TASK TO CARRY OUT
Could you say how many lines in the records include "pink"? Please give the number by itself.

DATA
╔══
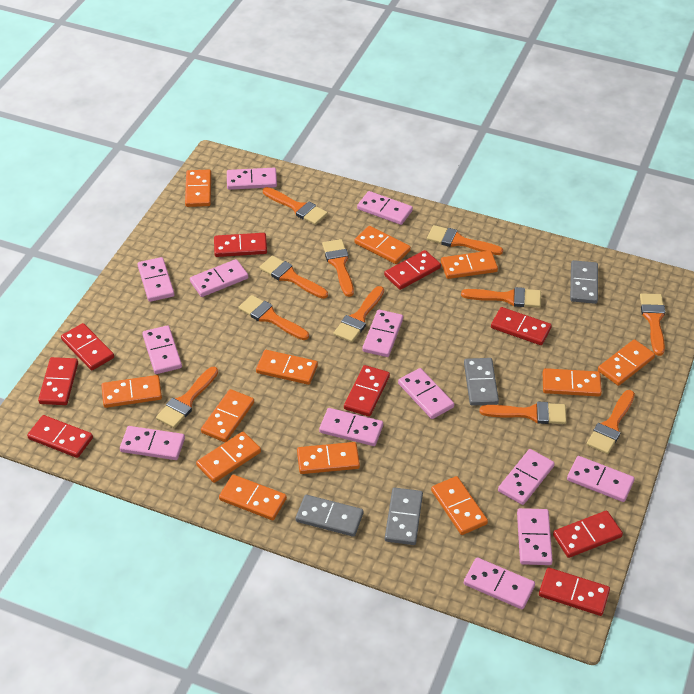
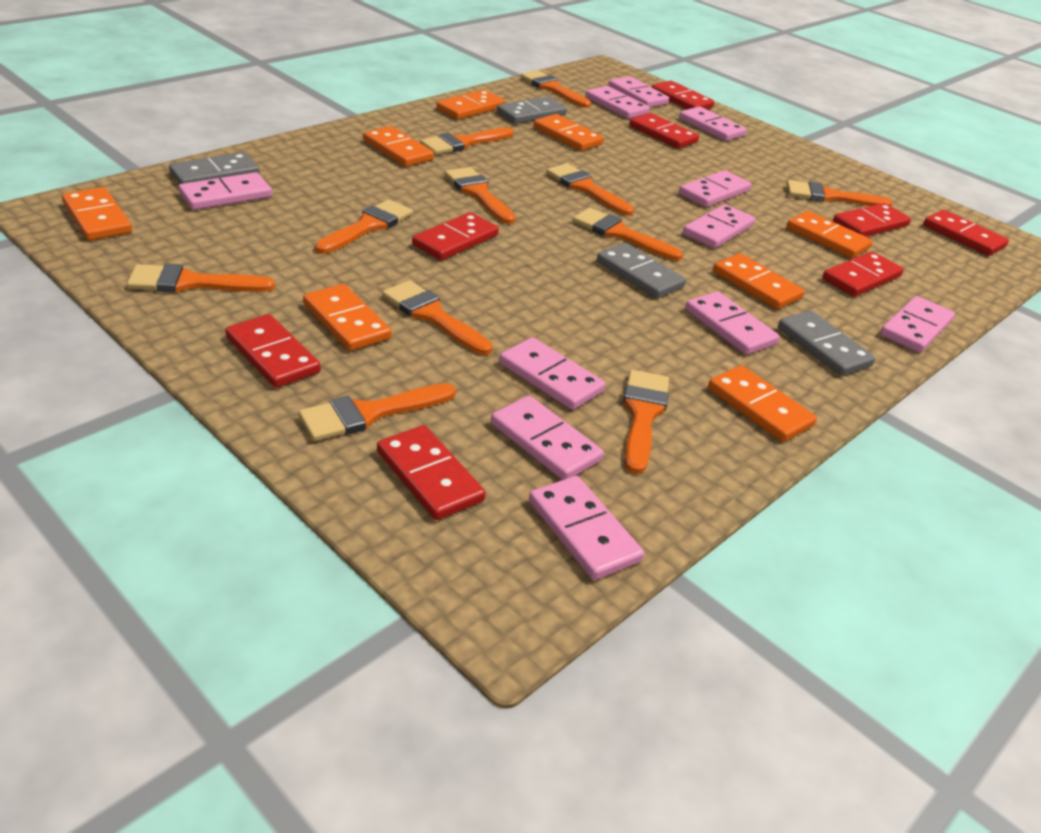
orange domino: 12 -> 8
pink domino: 13 -> 11
red domino: 9 -> 8

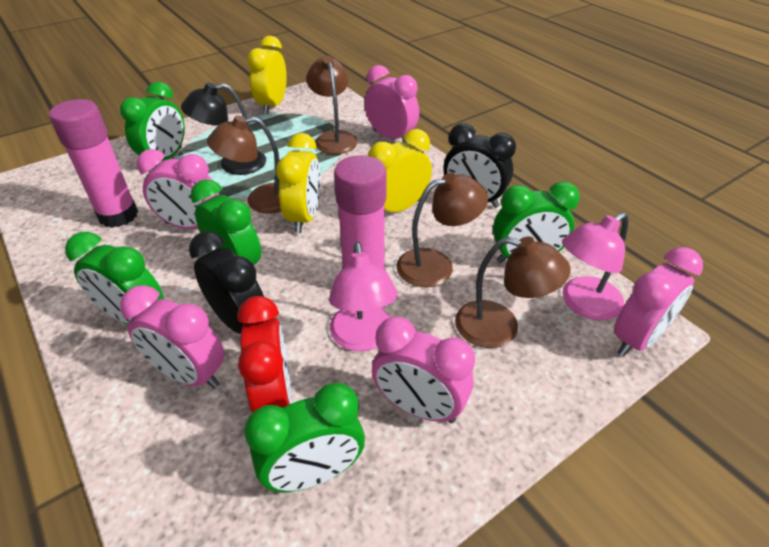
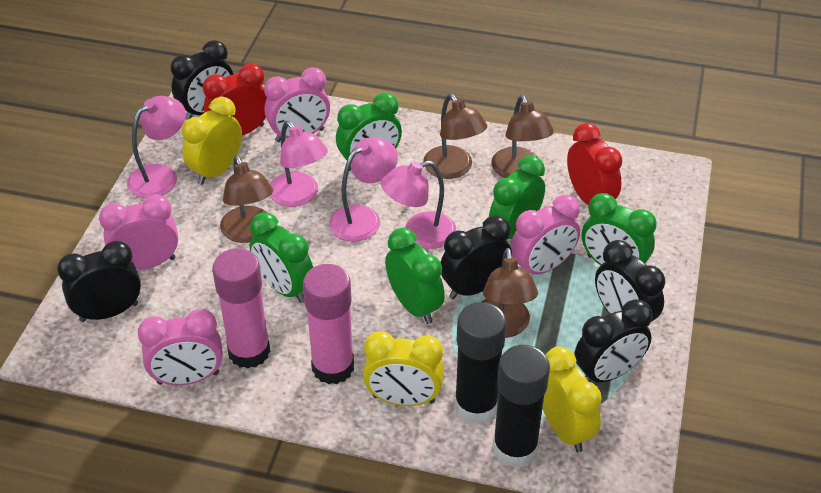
black clock: 2 -> 5
black glue stick: 0 -> 2
black lamp: 1 -> 0
pink clock: 5 -> 4
pink lamp: 2 -> 4
red clock: 1 -> 2

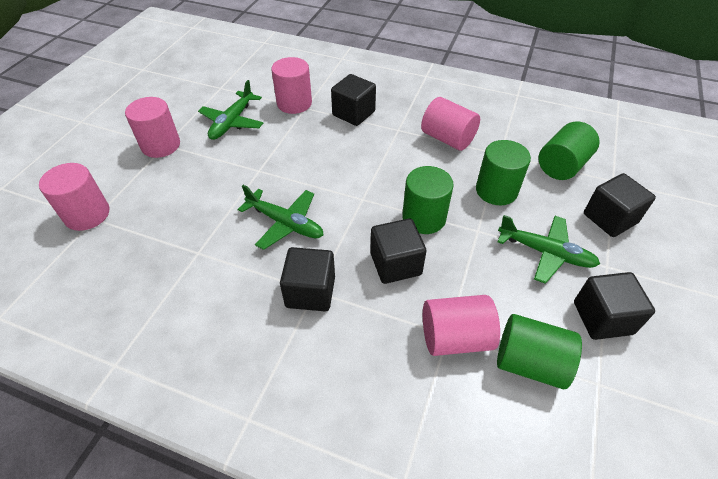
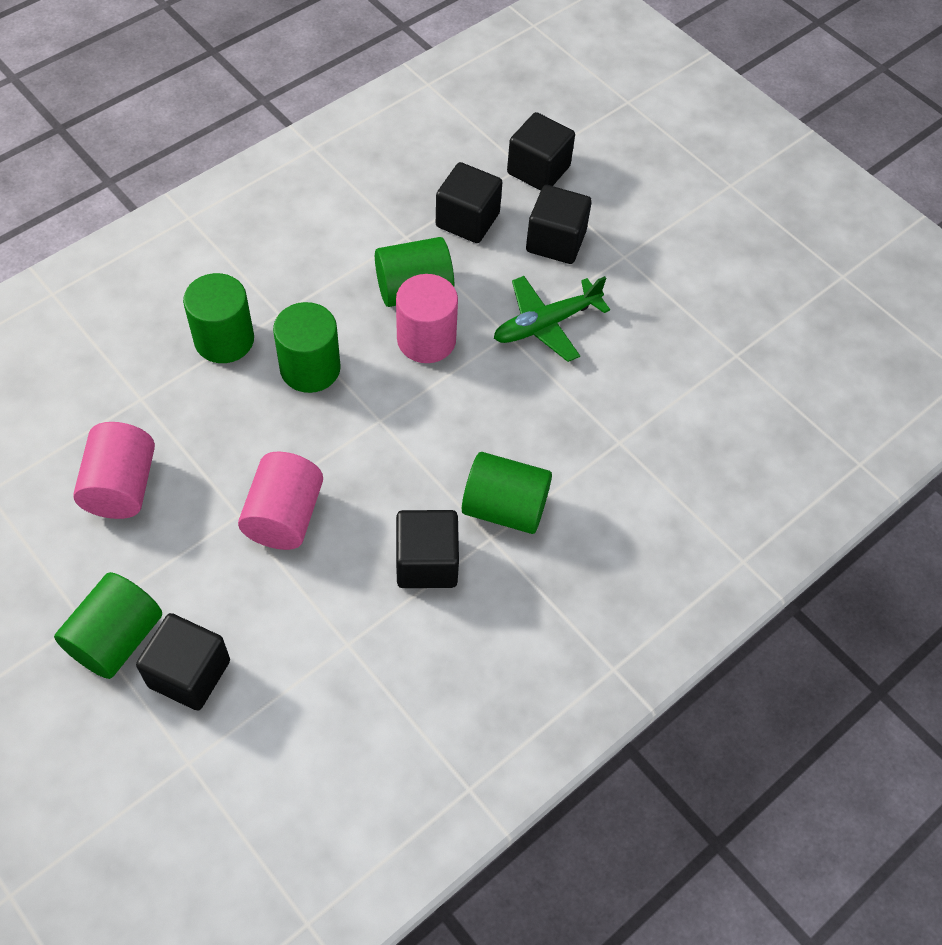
green cylinder: 4 -> 5
green plane: 3 -> 1
pink cylinder: 5 -> 3

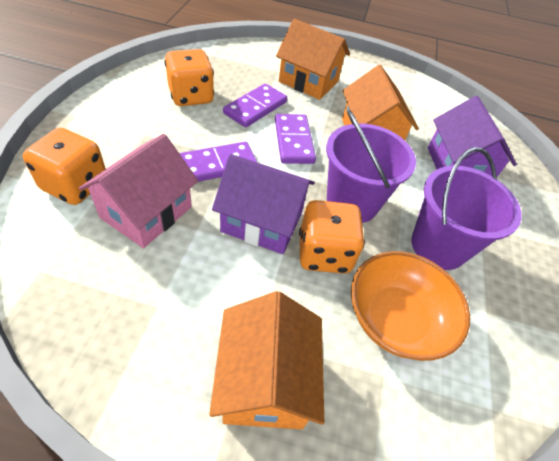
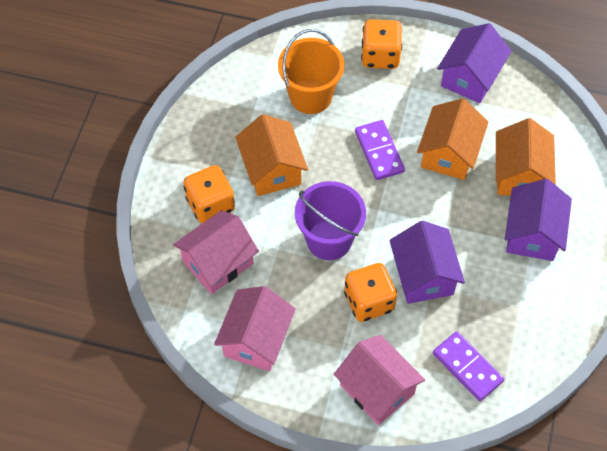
orange bowl: 1 -> 0
orange bucket: 0 -> 1
pink house: 1 -> 3
purple bucket: 2 -> 1
purple domino: 3 -> 2
purple house: 2 -> 3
╚══
THE COMPLETED TASK
5